----- Data provided -----

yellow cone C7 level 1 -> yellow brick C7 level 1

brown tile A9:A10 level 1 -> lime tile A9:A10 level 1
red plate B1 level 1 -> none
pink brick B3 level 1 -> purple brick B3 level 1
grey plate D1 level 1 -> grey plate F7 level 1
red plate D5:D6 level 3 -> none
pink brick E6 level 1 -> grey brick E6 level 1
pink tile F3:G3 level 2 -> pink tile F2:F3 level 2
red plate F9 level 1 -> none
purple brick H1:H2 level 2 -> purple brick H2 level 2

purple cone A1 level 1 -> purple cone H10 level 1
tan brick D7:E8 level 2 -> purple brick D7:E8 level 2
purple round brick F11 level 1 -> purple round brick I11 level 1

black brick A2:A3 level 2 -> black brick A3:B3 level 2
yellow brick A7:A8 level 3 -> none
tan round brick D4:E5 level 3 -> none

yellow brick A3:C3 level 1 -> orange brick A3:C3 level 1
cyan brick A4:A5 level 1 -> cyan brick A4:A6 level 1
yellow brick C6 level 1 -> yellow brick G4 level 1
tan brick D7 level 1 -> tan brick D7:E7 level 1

-----

— What to work on —
For each entry above, please make an exact copy.

— Your response —
yellow cone C7 level 1 -> yellow brick C7 level 1

brown tile A9:A10 level 1 -> lime tile A9:A10 level 1
red plate B1 level 1 -> none
pink brick B3 level 1 -> purple brick B3 level 1
grey plate D1 level 1 -> grey plate F7 level 1
red plate D5:D6 level 3 -> none
pink brick E6 level 1 -> grey brick E6 level 1
pink tile F3:G3 level 2 -> pink tile F2:F3 level 2
red plate F9 level 1 -> none
purple brick H1:H2 level 2 -> purple brick H2 level 2

purple cone A1 level 1 -> purple cone H10 level 1
tan brick D7:E8 level 2 -> purple brick D7:E8 level 2
purple round brick F11 level 1 -> purple round brick I11 level 1

black brick A2:A3 level 2 -> black brick A3:B3 level 2
yellow brick A7:A8 level 3 -> none
tan round brick D4:E5 level 3 -> none

yellow brick A3:C3 level 1 -> orange brick A3:C3 level 1
cyan brick A4:A5 level 1 -> cyan brick A4:A6 level 1
yellow brick C6 level 1 -> yellow brick G4 level 1
tan brick D7 level 1 -> tan brick D7:E7 level 1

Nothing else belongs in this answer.